Find the line in the entries below that contains "DIGITS3 pin CLK: D22 -> D13". Repeat it exactly, and every line after it through the line that contains "IMU pin SCL: D4 -> D18".

- Items listed in a dataset -
== Segment start ==
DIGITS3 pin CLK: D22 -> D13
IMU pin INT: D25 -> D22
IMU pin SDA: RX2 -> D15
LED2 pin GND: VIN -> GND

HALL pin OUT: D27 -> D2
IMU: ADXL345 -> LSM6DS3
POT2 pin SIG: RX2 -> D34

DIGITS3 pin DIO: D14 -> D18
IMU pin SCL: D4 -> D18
== Segment end ==
== Segment start ==
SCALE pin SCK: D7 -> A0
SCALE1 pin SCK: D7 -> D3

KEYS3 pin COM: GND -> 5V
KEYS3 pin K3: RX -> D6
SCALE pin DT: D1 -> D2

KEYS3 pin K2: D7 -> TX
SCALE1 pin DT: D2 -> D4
== Segment end ==
== Segment start ==
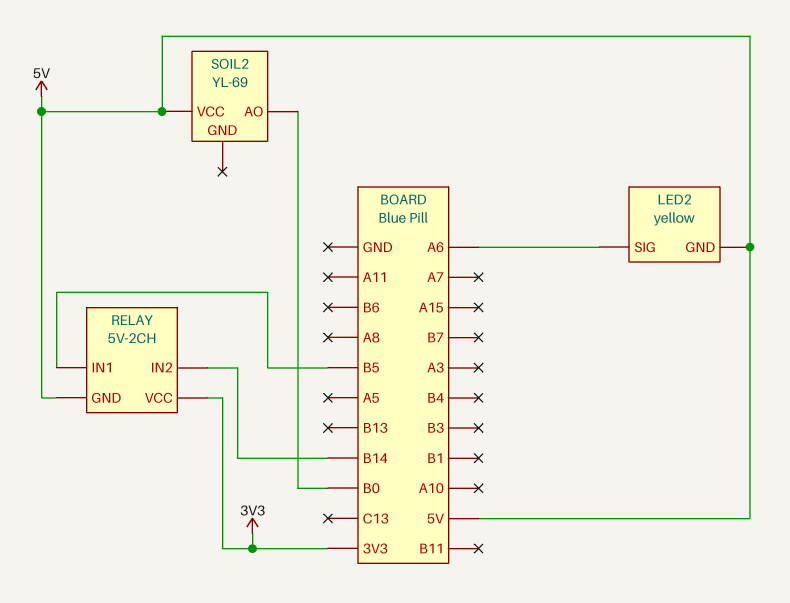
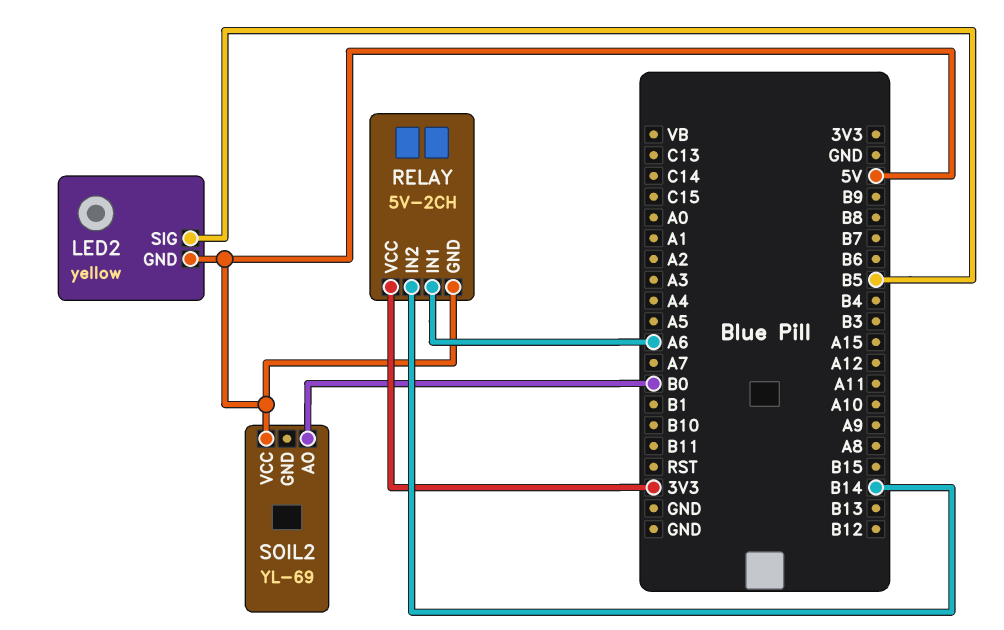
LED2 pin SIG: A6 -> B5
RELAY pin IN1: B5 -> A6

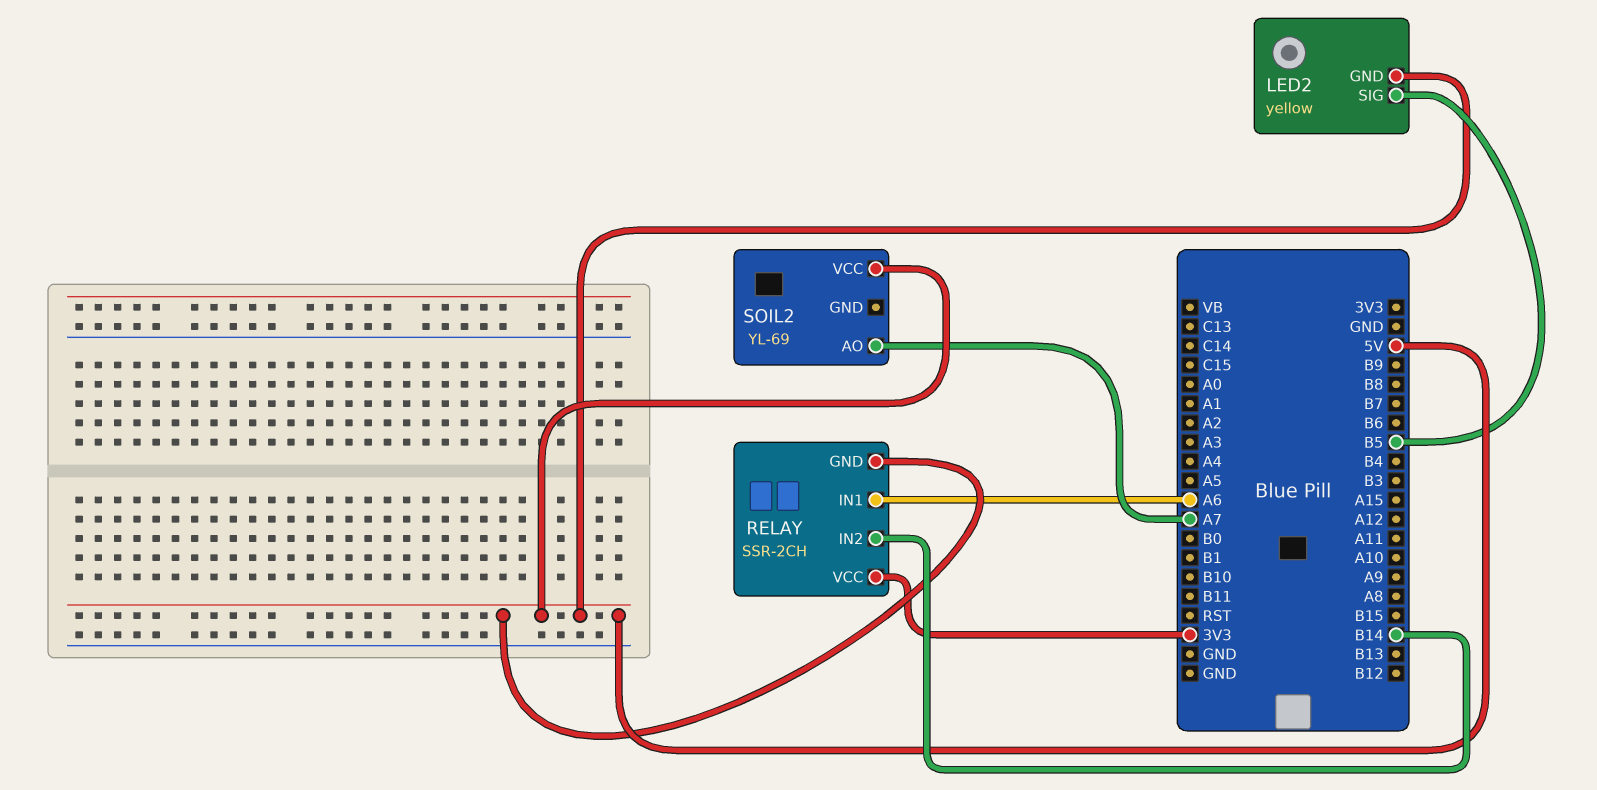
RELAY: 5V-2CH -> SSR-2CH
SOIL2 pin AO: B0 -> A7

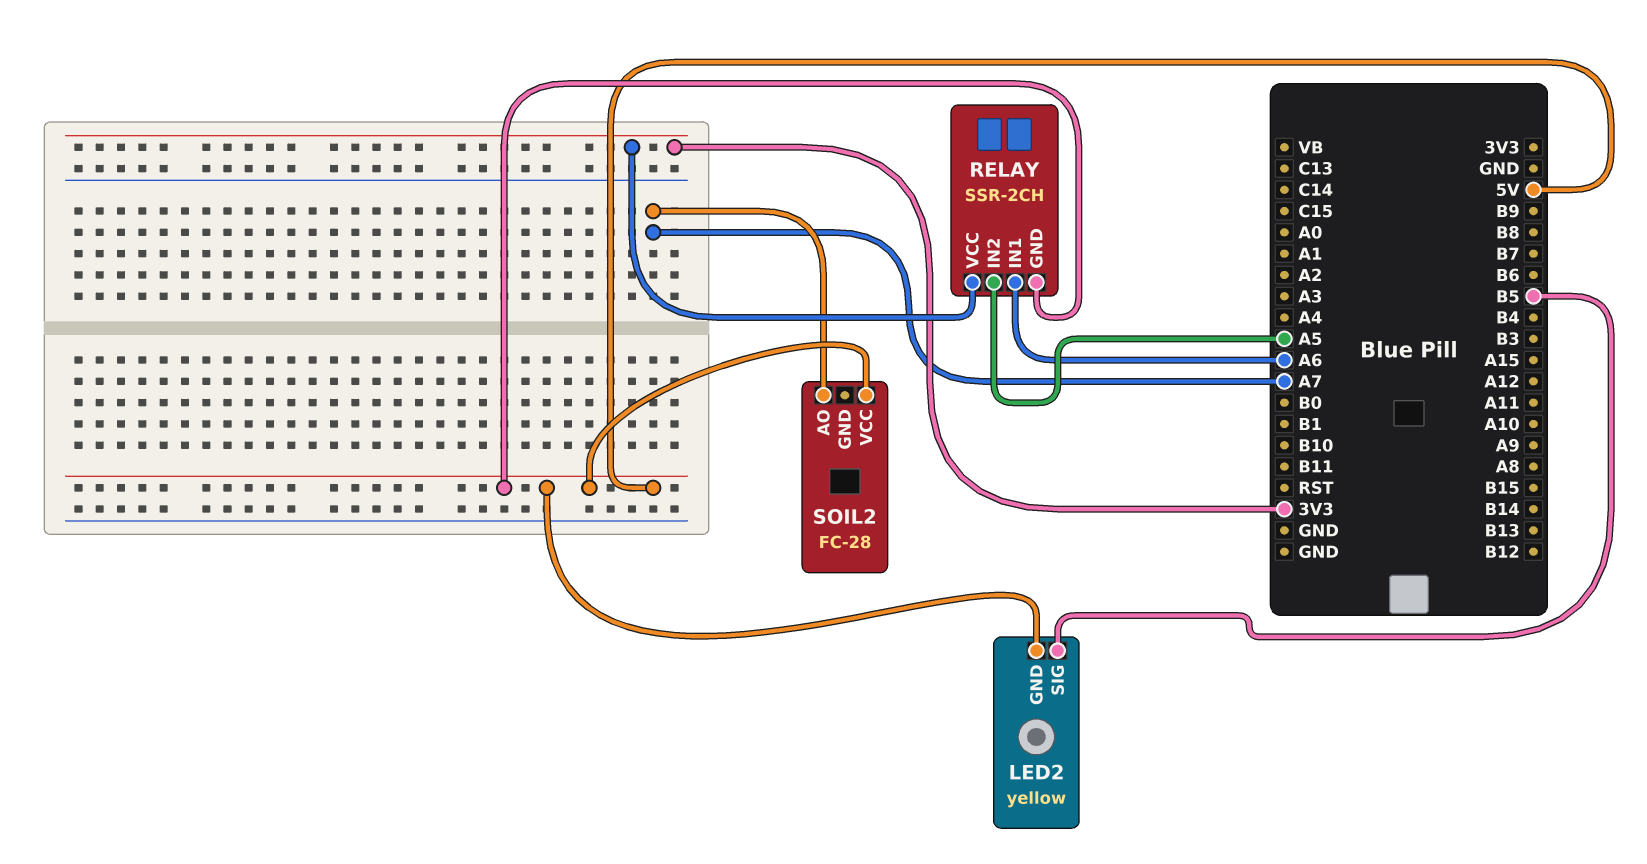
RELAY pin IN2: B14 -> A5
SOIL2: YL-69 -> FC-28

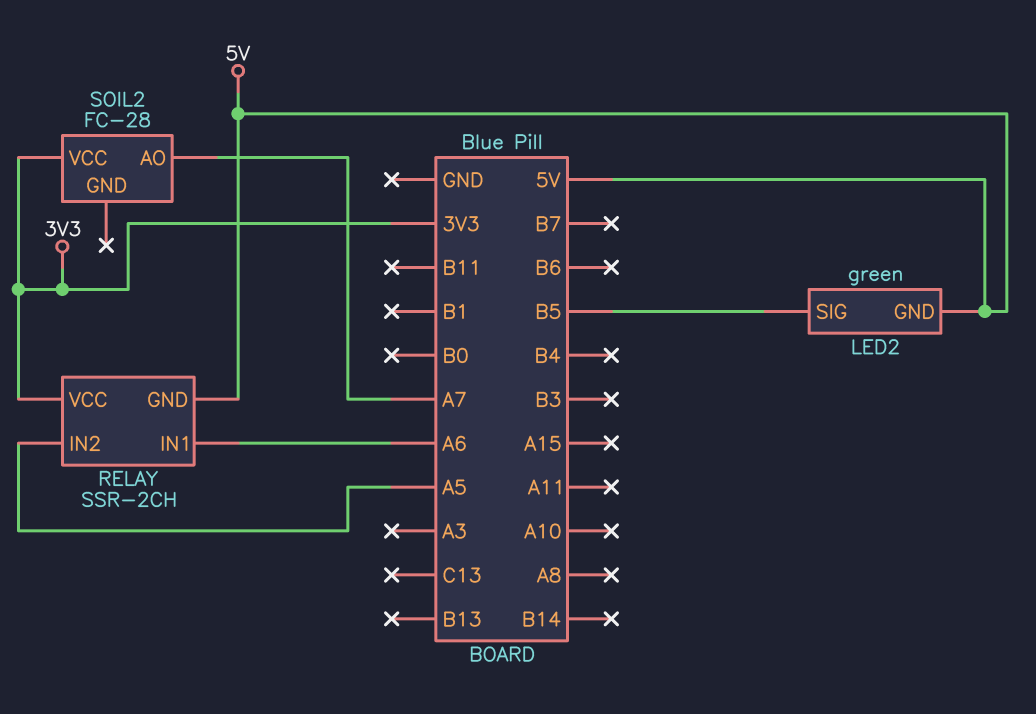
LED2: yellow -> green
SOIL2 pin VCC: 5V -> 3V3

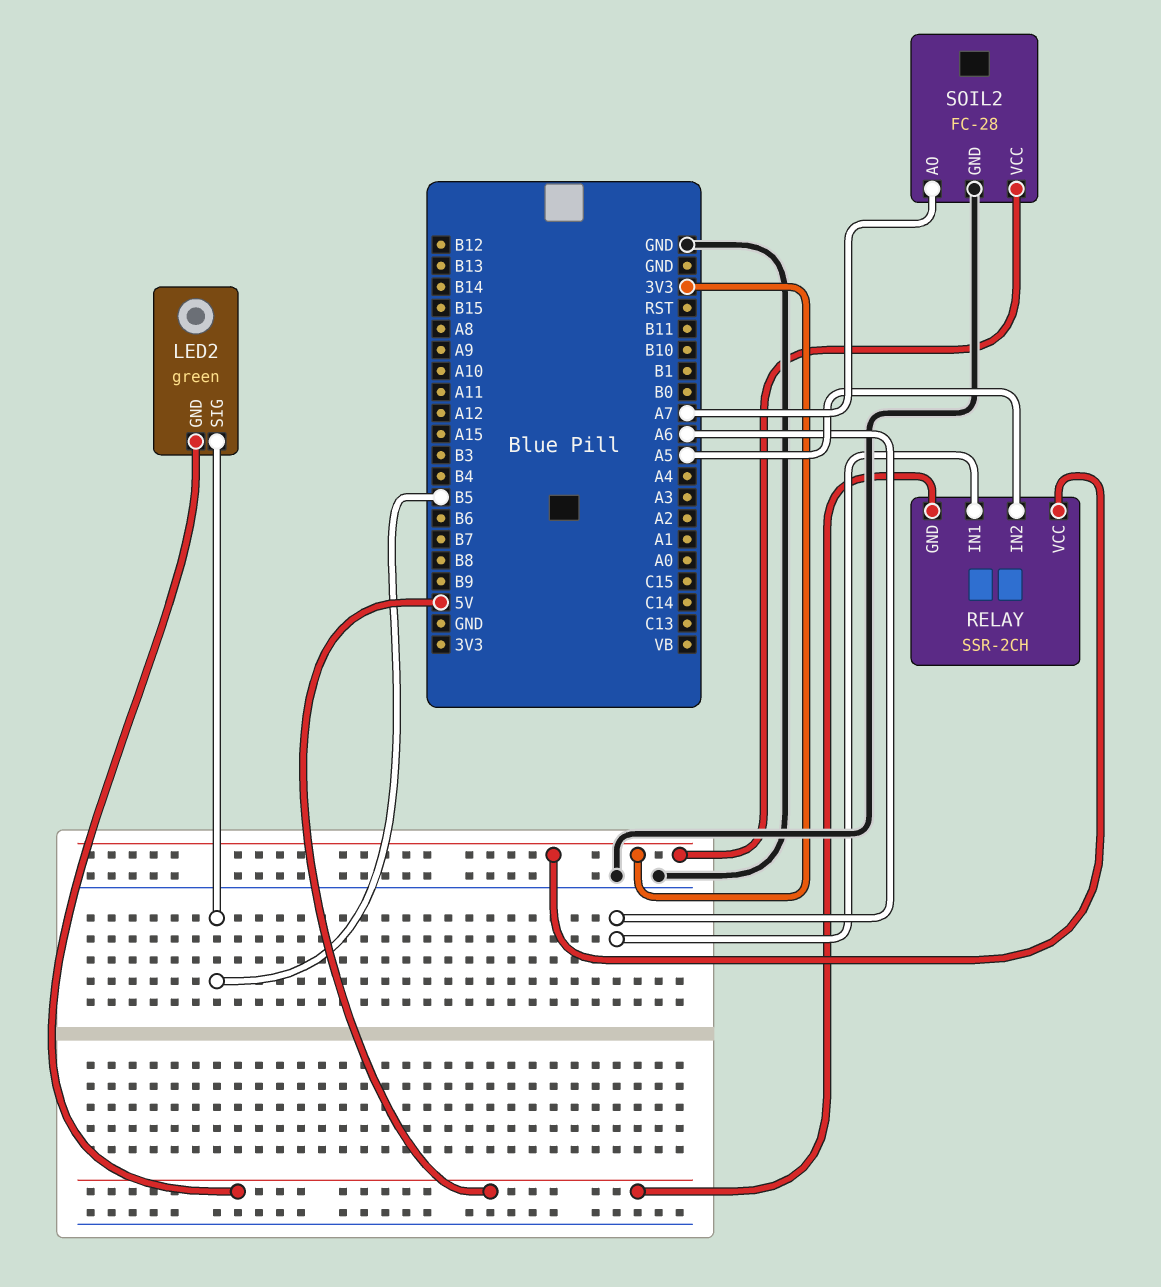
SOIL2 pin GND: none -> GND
== Segment end ==
- Response to this exercise -
DIGITS3 pin CLK: D22 -> D13
IMU pin INT: D25 -> D22
IMU pin SDA: RX2 -> D15
LED2 pin GND: VIN -> GND

HALL pin OUT: D27 -> D2
IMU: ADXL345 -> LSM6DS3
POT2 pin SIG: RX2 -> D34

DIGITS3 pin DIO: D14 -> D18
IMU pin SCL: D4 -> D18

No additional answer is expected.